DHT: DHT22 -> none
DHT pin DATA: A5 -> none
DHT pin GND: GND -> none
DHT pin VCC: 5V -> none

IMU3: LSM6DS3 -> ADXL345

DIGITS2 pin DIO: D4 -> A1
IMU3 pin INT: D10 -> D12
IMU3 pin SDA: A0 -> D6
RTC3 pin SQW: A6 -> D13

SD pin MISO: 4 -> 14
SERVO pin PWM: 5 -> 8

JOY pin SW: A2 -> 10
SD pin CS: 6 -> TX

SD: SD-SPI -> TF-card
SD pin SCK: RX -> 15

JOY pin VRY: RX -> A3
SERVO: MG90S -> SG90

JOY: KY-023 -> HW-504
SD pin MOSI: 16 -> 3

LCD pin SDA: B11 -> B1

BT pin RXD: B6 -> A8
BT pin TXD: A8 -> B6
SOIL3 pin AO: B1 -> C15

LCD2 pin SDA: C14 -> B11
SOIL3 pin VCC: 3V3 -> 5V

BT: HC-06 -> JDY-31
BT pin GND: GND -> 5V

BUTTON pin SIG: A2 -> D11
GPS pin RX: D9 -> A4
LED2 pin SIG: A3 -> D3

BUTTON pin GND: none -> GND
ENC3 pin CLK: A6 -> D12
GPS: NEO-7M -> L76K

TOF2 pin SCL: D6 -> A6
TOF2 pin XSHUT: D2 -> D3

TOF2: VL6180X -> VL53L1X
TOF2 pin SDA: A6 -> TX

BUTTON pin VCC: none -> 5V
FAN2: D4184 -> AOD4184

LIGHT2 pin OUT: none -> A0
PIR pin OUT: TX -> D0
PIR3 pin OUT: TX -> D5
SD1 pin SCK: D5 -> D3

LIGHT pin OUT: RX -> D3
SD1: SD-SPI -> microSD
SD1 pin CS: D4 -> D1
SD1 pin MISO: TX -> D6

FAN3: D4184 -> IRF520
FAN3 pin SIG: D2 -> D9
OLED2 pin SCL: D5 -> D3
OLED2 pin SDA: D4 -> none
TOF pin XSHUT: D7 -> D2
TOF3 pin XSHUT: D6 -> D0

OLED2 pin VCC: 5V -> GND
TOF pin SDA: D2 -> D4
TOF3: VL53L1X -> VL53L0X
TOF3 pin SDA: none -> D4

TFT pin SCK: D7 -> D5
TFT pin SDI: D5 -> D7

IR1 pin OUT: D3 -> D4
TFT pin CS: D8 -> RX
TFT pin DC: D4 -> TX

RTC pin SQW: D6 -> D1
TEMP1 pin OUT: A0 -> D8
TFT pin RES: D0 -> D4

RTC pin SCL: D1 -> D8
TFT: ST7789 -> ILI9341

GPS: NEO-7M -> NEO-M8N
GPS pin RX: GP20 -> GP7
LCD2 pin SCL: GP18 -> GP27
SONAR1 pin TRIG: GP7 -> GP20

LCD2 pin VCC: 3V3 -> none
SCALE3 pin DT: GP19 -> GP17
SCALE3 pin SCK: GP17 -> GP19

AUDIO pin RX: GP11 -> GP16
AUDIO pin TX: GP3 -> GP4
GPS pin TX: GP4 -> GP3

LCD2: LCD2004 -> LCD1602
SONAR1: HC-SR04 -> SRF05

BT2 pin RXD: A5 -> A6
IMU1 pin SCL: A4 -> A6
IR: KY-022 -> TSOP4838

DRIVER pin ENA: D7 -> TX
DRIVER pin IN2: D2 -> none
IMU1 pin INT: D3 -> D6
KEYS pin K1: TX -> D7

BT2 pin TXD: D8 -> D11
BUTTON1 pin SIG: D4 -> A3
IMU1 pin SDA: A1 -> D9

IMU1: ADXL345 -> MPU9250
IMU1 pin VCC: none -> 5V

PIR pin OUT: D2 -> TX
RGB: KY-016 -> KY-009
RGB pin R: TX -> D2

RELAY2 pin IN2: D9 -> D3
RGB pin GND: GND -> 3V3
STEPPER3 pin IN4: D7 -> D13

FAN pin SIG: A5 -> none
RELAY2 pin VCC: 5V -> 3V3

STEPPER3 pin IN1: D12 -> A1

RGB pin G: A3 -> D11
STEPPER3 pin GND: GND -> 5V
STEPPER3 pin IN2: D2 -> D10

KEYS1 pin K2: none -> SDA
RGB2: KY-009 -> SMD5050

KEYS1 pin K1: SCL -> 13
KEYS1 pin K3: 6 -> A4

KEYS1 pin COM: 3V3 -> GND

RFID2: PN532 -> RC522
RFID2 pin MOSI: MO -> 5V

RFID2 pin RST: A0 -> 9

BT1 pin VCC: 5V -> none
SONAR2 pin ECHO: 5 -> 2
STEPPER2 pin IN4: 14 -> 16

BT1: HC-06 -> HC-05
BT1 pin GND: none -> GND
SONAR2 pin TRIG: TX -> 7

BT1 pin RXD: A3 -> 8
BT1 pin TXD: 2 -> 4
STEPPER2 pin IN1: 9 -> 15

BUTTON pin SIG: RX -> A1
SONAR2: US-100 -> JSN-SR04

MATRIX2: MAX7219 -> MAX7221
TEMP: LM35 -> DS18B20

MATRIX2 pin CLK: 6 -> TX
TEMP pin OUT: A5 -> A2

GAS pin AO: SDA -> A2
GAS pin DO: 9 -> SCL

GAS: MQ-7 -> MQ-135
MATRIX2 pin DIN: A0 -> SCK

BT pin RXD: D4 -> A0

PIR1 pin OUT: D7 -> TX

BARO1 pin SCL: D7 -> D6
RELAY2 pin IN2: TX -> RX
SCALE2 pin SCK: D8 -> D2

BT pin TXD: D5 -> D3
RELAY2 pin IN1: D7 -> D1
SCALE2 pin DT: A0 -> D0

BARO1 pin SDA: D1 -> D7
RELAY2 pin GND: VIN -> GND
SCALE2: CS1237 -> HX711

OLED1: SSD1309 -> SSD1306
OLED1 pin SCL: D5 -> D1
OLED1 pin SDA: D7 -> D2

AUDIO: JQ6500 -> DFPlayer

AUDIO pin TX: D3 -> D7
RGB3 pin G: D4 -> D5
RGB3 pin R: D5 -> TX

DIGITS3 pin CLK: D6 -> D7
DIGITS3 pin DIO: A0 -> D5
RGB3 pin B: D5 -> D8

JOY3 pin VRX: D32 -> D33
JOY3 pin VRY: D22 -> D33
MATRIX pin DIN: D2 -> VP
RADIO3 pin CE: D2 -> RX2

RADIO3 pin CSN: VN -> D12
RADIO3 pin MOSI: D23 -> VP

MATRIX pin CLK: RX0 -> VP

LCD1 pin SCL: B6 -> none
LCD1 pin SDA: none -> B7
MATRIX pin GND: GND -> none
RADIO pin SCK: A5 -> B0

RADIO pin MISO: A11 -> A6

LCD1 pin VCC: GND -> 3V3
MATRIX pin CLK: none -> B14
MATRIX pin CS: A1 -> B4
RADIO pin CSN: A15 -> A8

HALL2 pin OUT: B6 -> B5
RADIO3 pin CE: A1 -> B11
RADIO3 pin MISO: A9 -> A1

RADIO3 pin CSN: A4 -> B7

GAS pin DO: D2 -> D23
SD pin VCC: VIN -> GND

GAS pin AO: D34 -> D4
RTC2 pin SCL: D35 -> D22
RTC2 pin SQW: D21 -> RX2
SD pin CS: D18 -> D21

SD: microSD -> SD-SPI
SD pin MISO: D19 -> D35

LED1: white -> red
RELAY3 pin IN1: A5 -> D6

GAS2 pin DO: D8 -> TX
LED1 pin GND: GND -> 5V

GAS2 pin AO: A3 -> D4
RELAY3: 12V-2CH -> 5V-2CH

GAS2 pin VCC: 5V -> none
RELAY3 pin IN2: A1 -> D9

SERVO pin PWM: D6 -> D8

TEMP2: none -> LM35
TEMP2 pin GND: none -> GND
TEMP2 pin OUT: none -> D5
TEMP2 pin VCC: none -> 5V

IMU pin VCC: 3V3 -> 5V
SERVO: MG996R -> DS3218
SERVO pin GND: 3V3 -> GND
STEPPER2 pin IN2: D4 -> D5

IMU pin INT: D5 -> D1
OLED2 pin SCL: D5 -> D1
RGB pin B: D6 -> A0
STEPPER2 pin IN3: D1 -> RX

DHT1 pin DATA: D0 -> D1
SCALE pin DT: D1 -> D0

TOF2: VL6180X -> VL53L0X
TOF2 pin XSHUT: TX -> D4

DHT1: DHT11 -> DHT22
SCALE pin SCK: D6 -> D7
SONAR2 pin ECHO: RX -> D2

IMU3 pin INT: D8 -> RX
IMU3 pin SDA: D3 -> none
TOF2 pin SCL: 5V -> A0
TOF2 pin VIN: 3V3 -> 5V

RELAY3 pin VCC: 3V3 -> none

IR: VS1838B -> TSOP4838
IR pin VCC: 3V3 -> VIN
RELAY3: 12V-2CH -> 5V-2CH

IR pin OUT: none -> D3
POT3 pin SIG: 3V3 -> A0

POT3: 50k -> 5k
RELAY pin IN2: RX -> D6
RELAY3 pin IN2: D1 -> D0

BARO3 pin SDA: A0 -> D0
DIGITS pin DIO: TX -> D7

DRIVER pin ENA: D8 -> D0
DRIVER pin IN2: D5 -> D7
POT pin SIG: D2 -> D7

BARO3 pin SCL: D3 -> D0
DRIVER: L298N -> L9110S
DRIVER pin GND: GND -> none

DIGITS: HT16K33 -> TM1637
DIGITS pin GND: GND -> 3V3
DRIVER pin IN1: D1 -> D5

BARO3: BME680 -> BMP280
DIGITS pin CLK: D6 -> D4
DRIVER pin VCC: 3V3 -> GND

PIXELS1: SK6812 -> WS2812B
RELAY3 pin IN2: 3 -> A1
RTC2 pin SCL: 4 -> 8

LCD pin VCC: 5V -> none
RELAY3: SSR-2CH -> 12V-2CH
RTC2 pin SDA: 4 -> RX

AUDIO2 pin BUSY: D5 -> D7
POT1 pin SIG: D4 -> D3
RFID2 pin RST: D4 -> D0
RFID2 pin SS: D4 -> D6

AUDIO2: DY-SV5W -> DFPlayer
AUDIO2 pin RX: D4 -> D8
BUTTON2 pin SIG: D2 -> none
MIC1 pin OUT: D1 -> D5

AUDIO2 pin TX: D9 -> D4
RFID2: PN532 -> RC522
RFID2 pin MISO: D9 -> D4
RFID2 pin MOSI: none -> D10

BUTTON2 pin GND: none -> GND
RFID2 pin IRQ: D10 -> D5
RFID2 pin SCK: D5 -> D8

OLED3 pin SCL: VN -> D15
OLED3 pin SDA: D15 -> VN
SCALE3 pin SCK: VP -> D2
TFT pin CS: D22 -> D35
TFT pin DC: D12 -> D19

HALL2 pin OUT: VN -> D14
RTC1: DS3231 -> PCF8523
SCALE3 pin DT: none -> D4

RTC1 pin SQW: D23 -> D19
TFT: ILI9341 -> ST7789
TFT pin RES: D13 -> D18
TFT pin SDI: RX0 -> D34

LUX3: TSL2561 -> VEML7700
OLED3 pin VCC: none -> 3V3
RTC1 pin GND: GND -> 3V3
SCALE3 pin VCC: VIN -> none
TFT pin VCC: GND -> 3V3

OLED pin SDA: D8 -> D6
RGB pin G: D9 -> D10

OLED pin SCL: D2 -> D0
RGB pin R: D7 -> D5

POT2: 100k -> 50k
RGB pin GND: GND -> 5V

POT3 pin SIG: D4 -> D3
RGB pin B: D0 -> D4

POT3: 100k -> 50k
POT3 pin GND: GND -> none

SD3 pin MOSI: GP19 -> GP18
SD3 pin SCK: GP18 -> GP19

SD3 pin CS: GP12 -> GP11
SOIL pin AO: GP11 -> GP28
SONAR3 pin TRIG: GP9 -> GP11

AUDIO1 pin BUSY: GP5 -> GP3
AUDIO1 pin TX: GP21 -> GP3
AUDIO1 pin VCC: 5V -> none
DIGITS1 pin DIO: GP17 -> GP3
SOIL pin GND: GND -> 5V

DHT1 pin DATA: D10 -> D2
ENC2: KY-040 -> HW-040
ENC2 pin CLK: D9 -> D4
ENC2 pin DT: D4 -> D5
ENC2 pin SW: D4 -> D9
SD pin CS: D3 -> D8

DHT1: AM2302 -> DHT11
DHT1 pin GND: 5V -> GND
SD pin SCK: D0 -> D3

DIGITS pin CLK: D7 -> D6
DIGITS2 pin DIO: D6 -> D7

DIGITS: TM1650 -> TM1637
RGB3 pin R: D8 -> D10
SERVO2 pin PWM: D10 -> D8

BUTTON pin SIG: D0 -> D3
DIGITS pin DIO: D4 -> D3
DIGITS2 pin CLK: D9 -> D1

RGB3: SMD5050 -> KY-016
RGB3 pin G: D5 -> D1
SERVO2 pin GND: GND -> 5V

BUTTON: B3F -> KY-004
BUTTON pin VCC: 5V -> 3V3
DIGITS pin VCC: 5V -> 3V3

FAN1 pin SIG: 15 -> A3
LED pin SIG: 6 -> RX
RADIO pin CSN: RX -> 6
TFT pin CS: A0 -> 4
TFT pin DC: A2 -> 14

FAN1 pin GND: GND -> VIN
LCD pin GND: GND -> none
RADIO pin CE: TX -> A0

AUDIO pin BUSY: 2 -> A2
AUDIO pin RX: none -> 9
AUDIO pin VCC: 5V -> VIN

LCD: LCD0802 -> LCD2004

- - - - -

*DESCRIPTION OF THE TASK*
In the listing above, find the line containing "OLED1 pin SDA: D7 -> D2" and the line containing "GAS pin DO: D2 -> D23", then quote both, plus every line between them, exactly as written.

*EXERCISE RESULT*
OLED1 pin SDA: D7 -> D2

AUDIO: JQ6500 -> DFPlayer

AUDIO pin TX: D3 -> D7
RGB3 pin G: D4 -> D5
RGB3 pin R: D5 -> TX

DIGITS3 pin CLK: D6 -> D7
DIGITS3 pin DIO: A0 -> D5
RGB3 pin B: D5 -> D8

JOY3 pin VRX: D32 -> D33
JOY3 pin VRY: D22 -> D33
MATRIX pin DIN: D2 -> VP
RADIO3 pin CE: D2 -> RX2

RADIO3 pin CSN: VN -> D12
RADIO3 pin MOSI: D23 -> VP

MATRIX pin CLK: RX0 -> VP

LCD1 pin SCL: B6 -> none
LCD1 pin SDA: none -> B7
MATRIX pin GND: GND -> none
RADIO pin SCK: A5 -> B0

RADIO pin MISO: A11 -> A6

LCD1 pin VCC: GND -> 3V3
MATRIX pin CLK: none -> B14
MATRIX pin CS: A1 -> B4
RADIO pin CSN: A15 -> A8

HALL2 pin OUT: B6 -> B5
RADIO3 pin CE: A1 -> B11
RADIO3 pin MISO: A9 -> A1

RADIO3 pin CSN: A4 -> B7

GAS pin DO: D2 -> D23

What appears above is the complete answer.